Records shown: Begin
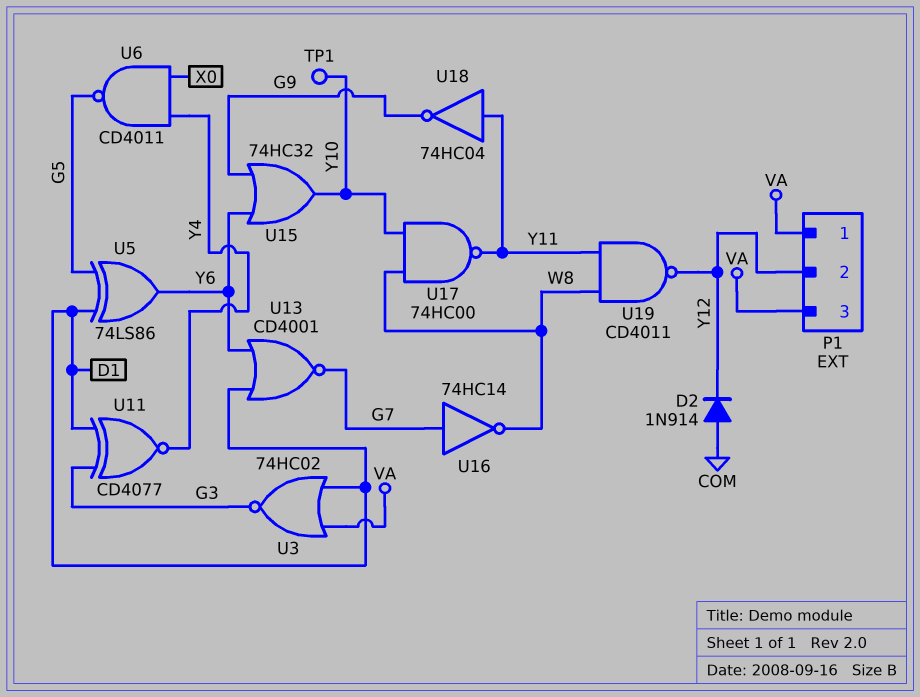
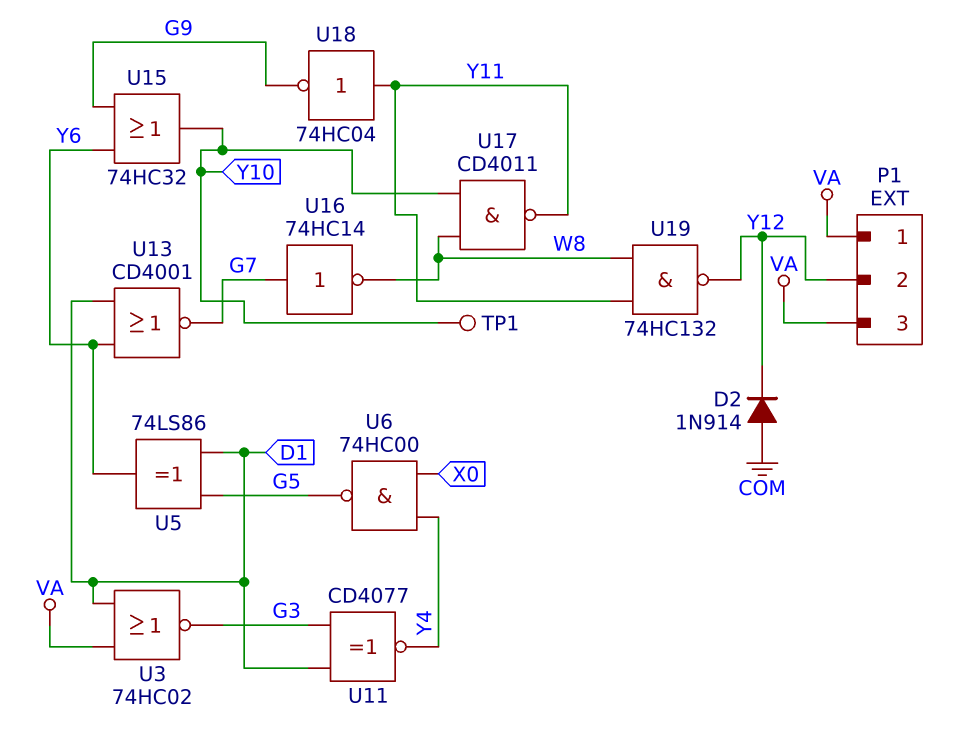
U6: NAND CD4011 (in X0, in Y4, out G5) -> NAND 74HC00 (in X0, in Y4, out G5)
U17: NAND 74HC00 (in W8, in Y10, out Y11) -> NAND CD4011 (in W8, in Y10, out Y11)
U19: NAND CD4011 (in W8, in Y11, out Y12) -> NAND 74HC132 (in W8, in Y11, out Y12)

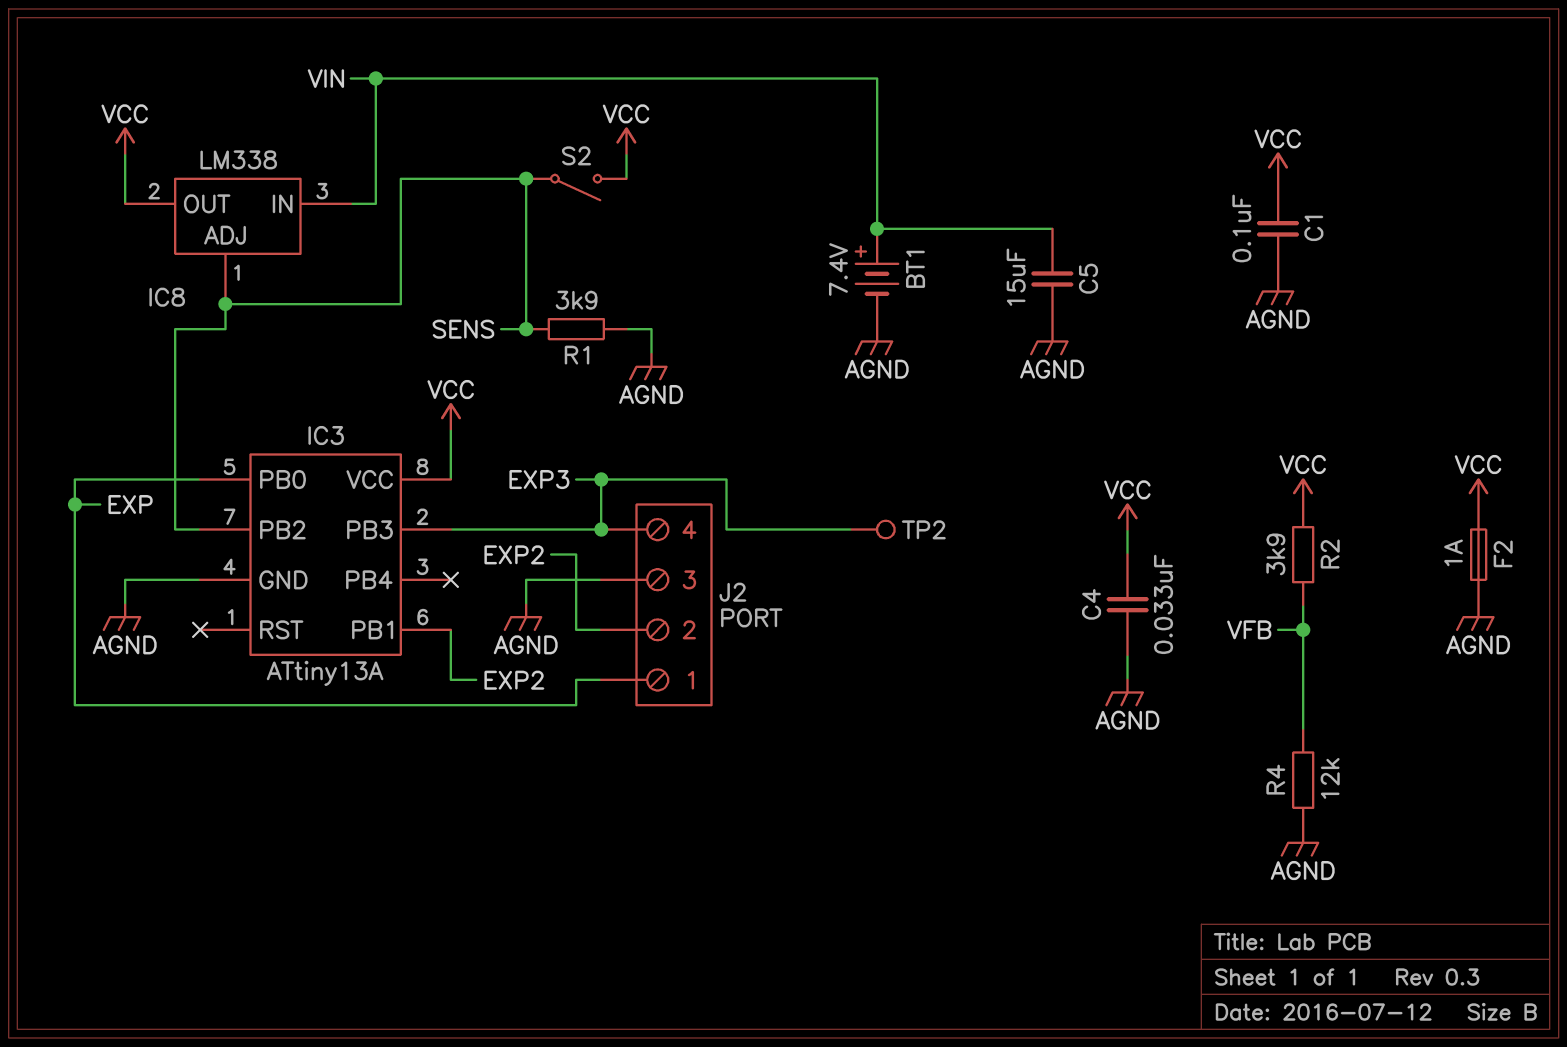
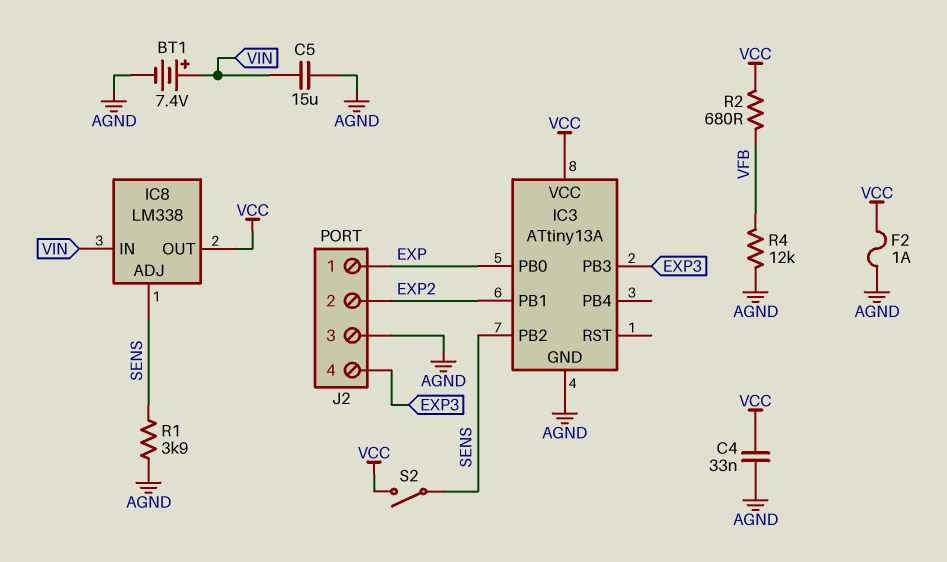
C1: 100nF (AGND, VCC) -> none
R2: 3.9k (VCC, VFB) -> 680 (VCC, VFB)
TP2: test point (EXP3) -> none

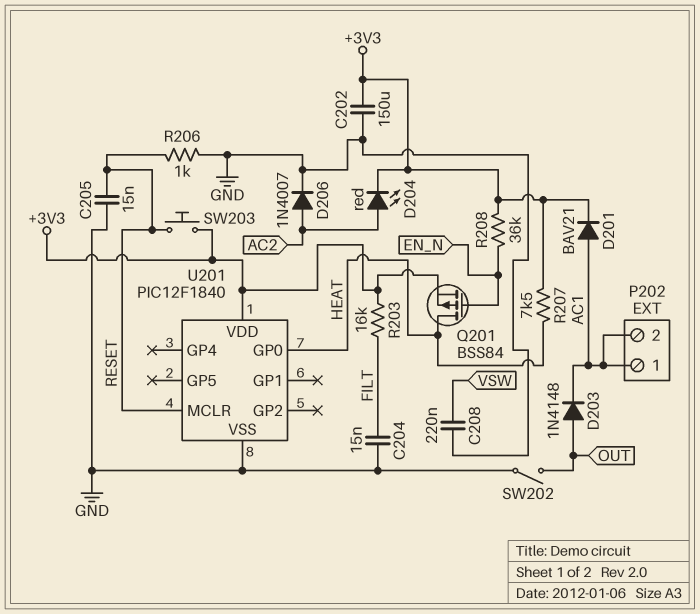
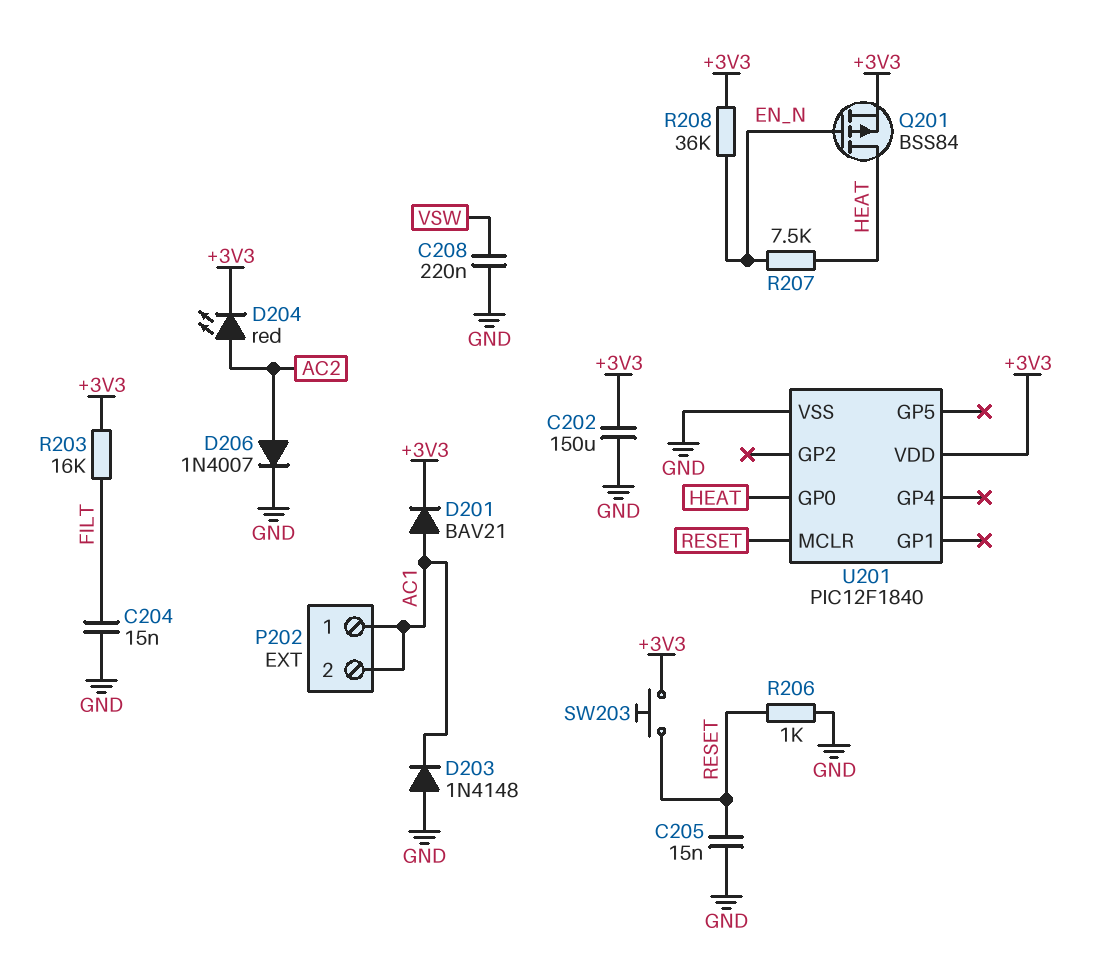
D203: diode 1N4148 (A OUT, K AC1) -> diode 1N4148 (A GND, K AC1)
R207: 7.5k (+3V3, HEAT) -> 7.5k (EN_N, HEAT)
SW202: switch (GND, OUT) -> none

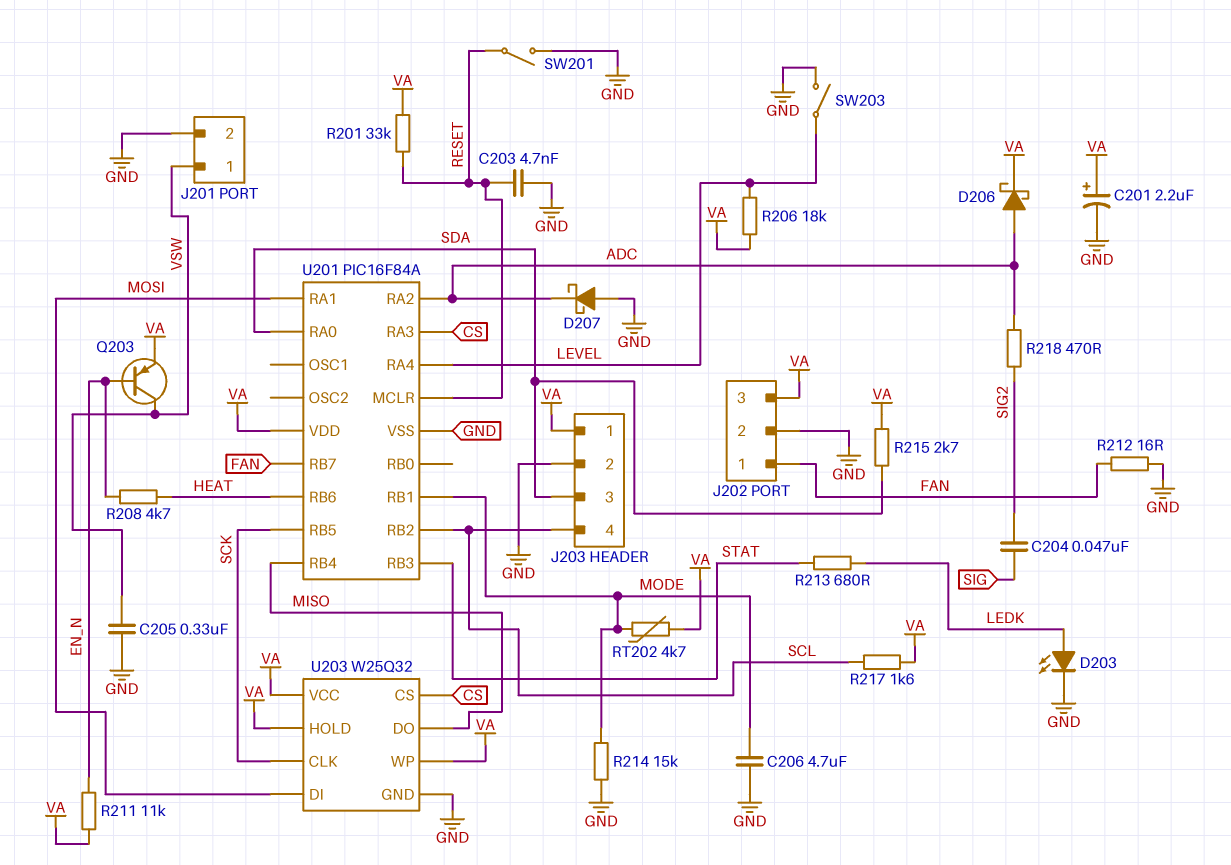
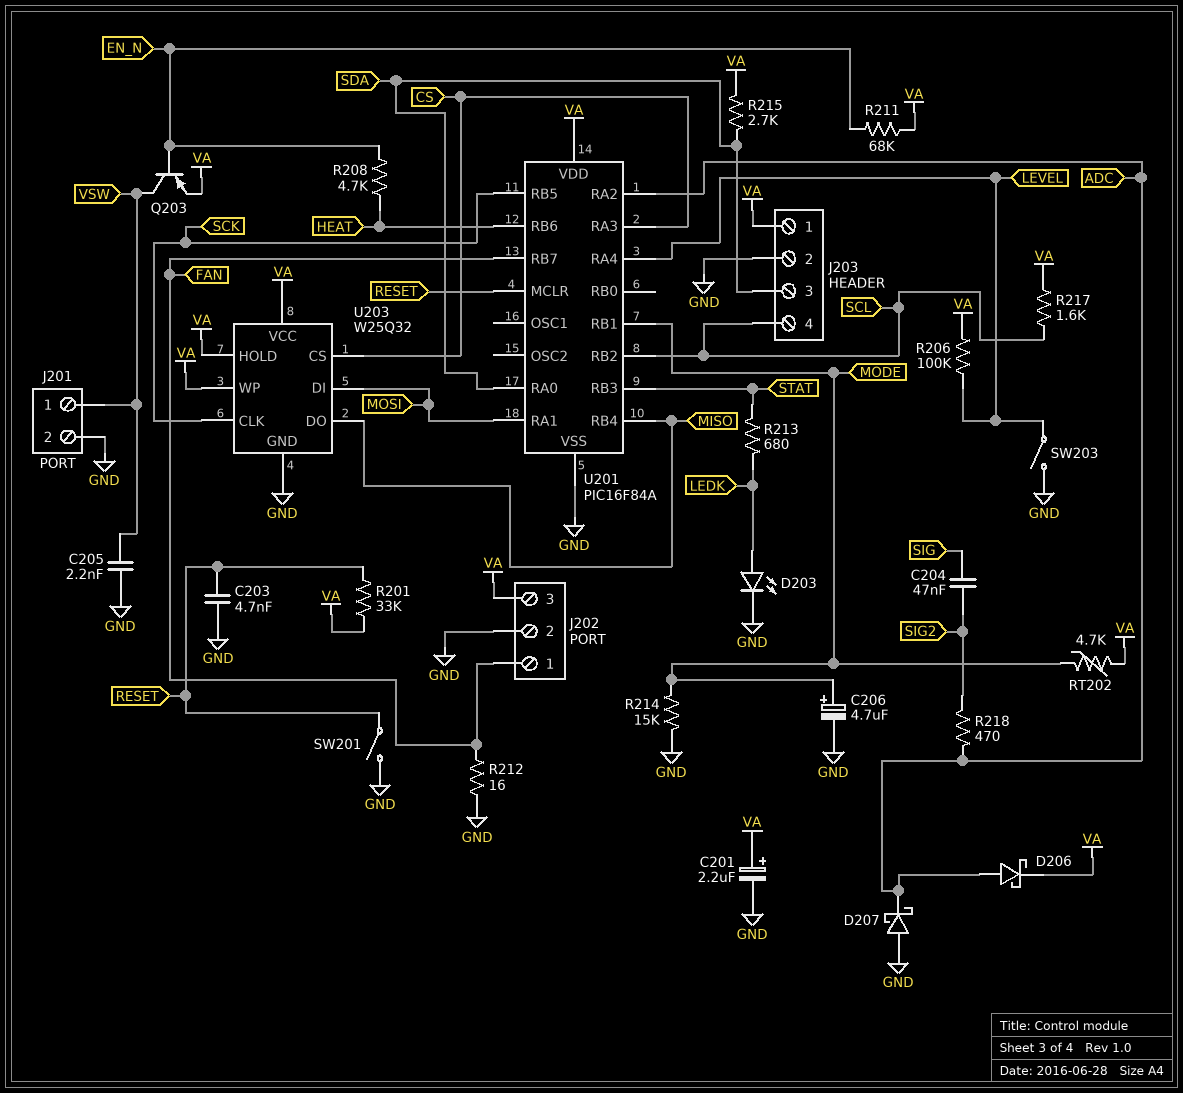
C205: 330nF (GND, VSW) -> 2.2nF (GND, VSW)
C206: 4.7uF (GND, MODE) -> 4.7uF (plus MODE, minus GND)
R206: 18k (LEVEL, VA) -> 100k (LEVEL, VA)
R211: 11k (EN_N, VA) -> 68k (EN_N, VA)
Records shown: End
> _Aim of the exercise_
From the line with "C206: 4.7uF (GND, MODE)" through the last line of the records, set down every line exactly as written and leave out all others.

> _Written answer_
C206: 4.7uF (GND, MODE) -> 4.7uF (plus MODE, minus GND)
R206: 18k (LEVEL, VA) -> 100k (LEVEL, VA)
R211: 11k (EN_N, VA) -> 68k (EN_N, VA)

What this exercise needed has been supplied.